EXERCISE PROMPT:
Lines from the beginning of the data through the line containing "green mouse [631,58,679,102] -> none" are to be copied exactly, with no other line included.

-- RECORDS SHOWN follows --

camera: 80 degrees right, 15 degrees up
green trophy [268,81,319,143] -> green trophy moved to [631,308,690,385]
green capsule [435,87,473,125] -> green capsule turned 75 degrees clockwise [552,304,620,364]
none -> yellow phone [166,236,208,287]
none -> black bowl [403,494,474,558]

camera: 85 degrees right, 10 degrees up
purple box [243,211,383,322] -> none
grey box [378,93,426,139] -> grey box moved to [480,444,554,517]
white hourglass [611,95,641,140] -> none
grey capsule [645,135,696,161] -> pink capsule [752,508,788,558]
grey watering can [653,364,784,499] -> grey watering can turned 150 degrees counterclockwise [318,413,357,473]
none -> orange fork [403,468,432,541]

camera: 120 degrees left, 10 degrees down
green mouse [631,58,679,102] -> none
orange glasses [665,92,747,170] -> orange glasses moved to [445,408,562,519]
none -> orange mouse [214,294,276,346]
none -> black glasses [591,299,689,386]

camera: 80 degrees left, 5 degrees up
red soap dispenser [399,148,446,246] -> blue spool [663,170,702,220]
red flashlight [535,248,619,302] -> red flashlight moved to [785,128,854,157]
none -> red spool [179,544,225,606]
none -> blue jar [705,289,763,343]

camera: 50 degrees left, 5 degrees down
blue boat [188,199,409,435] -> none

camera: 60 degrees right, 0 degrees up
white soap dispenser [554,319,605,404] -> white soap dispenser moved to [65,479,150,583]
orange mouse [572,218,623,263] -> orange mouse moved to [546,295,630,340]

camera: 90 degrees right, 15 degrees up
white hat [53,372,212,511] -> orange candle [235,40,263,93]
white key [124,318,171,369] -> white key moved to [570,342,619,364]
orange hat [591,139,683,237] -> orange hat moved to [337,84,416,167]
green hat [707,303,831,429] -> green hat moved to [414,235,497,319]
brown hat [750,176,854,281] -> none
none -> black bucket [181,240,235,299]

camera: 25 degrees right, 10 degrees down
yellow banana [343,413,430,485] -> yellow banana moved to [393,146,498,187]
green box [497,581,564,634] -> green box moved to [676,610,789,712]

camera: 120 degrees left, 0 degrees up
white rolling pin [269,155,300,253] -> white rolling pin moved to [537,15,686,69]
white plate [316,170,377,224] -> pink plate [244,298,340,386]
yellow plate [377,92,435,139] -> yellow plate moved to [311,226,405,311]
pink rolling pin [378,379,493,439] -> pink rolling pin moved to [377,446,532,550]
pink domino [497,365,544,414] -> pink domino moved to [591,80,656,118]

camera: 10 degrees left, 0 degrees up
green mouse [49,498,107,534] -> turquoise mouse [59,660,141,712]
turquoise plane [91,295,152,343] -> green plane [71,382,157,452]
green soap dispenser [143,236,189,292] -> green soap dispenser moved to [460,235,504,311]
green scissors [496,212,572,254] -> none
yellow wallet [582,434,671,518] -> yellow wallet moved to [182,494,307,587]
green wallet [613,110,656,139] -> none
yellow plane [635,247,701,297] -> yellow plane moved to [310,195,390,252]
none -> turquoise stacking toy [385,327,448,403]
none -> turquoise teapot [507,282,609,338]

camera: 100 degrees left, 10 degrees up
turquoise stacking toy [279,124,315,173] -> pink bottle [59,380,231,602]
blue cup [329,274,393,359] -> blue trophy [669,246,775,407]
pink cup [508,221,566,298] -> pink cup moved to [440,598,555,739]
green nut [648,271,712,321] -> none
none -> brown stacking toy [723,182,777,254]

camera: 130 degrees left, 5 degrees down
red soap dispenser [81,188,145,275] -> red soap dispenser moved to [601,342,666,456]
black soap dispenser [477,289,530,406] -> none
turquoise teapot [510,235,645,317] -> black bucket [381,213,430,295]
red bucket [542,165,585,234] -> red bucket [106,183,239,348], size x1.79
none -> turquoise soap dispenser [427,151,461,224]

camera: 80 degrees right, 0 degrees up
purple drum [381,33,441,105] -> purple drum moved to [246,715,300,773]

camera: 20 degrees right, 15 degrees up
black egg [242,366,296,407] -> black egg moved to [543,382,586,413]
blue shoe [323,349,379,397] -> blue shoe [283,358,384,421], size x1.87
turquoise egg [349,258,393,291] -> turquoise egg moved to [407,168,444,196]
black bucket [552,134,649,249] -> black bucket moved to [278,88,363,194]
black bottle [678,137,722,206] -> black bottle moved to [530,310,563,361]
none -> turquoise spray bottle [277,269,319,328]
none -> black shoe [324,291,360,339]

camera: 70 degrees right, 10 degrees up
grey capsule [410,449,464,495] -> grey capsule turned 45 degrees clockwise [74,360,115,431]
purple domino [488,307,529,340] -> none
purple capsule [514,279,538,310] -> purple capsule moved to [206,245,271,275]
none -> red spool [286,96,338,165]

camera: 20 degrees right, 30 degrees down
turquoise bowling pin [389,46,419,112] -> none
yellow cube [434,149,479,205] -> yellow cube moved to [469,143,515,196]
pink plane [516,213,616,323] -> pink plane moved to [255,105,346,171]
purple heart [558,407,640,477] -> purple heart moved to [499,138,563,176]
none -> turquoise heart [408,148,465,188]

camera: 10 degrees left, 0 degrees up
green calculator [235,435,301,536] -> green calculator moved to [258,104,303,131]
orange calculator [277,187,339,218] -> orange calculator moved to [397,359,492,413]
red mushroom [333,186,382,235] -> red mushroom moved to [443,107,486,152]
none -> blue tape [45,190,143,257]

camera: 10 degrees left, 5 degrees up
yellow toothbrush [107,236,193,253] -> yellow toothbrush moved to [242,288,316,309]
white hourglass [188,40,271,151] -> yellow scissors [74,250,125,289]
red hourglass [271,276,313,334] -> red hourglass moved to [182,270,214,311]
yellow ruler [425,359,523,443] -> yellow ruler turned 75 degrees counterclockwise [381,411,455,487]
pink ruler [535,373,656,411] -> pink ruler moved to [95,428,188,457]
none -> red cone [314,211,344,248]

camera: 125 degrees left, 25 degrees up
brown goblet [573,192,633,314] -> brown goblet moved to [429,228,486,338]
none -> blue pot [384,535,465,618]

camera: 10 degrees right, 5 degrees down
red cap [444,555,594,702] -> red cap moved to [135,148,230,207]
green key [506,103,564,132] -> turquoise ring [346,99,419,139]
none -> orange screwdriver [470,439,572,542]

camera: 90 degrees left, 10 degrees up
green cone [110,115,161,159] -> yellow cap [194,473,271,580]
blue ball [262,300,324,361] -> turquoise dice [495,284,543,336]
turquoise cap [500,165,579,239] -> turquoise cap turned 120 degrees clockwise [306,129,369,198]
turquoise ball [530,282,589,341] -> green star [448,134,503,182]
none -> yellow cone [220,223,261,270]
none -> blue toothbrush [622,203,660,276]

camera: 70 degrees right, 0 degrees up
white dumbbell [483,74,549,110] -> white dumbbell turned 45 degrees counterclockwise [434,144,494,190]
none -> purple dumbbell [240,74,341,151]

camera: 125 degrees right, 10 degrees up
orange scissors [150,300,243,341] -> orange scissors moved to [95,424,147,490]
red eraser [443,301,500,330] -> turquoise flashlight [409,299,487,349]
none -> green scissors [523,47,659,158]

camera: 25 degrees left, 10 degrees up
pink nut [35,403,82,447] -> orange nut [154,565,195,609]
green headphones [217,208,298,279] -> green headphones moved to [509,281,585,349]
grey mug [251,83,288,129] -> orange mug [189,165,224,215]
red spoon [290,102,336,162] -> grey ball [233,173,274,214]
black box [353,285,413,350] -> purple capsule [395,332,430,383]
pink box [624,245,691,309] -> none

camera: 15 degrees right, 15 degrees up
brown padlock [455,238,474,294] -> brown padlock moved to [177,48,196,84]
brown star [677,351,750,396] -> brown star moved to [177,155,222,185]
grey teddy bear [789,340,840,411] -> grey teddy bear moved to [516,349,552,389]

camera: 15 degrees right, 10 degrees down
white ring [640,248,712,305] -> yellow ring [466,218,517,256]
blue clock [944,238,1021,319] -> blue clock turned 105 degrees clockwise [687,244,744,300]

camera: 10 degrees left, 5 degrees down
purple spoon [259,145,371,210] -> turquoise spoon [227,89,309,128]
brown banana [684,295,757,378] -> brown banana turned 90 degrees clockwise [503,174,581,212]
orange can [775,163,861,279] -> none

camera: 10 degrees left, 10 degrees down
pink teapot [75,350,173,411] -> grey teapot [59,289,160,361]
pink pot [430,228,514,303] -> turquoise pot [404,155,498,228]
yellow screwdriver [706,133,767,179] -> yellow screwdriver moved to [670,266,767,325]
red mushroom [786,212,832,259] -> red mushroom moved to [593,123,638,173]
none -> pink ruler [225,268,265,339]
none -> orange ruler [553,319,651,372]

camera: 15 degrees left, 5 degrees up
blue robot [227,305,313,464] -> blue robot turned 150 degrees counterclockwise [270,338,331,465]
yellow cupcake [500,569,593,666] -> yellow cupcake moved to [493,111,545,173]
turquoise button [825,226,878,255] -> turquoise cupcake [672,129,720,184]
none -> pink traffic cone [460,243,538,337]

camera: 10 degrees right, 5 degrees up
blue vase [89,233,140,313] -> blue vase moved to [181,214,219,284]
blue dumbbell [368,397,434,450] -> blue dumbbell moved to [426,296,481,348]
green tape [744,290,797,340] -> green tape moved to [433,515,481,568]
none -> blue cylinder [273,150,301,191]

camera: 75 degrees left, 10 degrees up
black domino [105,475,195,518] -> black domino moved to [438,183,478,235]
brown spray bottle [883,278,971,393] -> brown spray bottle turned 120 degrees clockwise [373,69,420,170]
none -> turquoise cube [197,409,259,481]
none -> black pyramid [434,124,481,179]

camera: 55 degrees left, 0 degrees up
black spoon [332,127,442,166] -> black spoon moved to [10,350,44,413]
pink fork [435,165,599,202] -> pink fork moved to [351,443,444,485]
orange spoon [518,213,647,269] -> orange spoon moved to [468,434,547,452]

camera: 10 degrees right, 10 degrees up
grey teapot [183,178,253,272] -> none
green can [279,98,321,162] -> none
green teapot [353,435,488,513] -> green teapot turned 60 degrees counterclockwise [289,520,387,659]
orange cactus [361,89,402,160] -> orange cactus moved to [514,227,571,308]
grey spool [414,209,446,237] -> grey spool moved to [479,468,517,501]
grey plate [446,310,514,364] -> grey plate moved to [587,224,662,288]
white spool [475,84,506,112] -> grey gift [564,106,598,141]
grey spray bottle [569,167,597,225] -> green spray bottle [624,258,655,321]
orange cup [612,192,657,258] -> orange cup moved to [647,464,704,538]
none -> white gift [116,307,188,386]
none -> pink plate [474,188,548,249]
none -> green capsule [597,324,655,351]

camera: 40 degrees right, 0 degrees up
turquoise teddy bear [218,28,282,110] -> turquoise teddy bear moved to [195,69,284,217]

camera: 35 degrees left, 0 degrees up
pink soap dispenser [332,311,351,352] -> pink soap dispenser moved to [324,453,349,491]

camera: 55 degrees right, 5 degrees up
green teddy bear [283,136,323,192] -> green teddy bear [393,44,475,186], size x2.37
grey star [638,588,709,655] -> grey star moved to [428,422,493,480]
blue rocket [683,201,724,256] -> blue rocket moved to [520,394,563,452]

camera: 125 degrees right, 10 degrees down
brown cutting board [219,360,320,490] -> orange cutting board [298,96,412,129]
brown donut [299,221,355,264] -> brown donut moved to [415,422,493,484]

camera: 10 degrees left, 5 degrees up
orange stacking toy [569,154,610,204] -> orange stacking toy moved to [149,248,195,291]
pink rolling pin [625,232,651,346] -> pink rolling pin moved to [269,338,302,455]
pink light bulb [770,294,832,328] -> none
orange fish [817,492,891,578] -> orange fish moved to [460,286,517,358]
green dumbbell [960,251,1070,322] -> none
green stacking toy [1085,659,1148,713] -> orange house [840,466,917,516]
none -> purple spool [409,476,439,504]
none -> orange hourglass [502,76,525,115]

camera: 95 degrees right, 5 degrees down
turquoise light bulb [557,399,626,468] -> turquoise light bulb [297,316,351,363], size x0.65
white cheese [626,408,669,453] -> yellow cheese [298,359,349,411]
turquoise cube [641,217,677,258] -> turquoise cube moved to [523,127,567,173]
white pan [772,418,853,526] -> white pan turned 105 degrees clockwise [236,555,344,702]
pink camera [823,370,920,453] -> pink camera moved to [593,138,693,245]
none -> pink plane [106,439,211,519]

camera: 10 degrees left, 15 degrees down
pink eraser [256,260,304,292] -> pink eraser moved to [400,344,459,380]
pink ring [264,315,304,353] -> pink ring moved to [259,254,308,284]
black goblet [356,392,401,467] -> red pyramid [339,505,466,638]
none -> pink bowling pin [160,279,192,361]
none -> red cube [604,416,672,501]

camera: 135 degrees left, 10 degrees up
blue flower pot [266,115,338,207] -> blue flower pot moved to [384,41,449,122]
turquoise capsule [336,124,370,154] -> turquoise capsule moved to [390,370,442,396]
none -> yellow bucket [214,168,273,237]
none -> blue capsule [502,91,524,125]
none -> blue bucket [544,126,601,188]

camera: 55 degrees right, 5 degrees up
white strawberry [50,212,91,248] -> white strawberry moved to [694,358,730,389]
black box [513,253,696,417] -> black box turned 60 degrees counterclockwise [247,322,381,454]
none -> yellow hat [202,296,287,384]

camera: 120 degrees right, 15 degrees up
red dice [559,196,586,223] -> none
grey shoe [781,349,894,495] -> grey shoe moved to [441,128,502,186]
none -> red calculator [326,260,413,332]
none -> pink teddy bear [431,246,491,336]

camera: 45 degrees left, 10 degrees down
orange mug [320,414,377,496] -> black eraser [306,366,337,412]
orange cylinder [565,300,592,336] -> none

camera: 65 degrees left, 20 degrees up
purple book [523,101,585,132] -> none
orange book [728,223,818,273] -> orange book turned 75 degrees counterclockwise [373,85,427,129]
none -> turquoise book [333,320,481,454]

-- RECORDS SHOWN concluded --

TASK RESPONSE:
camera: 80 degrees right, 15 degrees up
green trophy [268,81,319,143] -> green trophy moved to [631,308,690,385]
green capsule [435,87,473,125] -> green capsule turned 75 degrees clockwise [552,304,620,364]
none -> yellow phone [166,236,208,287]
none -> black bowl [403,494,474,558]

camera: 85 degrees right, 10 degrees up
purple box [243,211,383,322] -> none
grey box [378,93,426,139] -> grey box moved to [480,444,554,517]
white hourglass [611,95,641,140] -> none
grey capsule [645,135,696,161] -> pink capsule [752,508,788,558]
grey watering can [653,364,784,499] -> grey watering can turned 150 degrees counterclockwise [318,413,357,473]
none -> orange fork [403,468,432,541]

camera: 120 degrees left, 10 degrees down
green mouse [631,58,679,102] -> none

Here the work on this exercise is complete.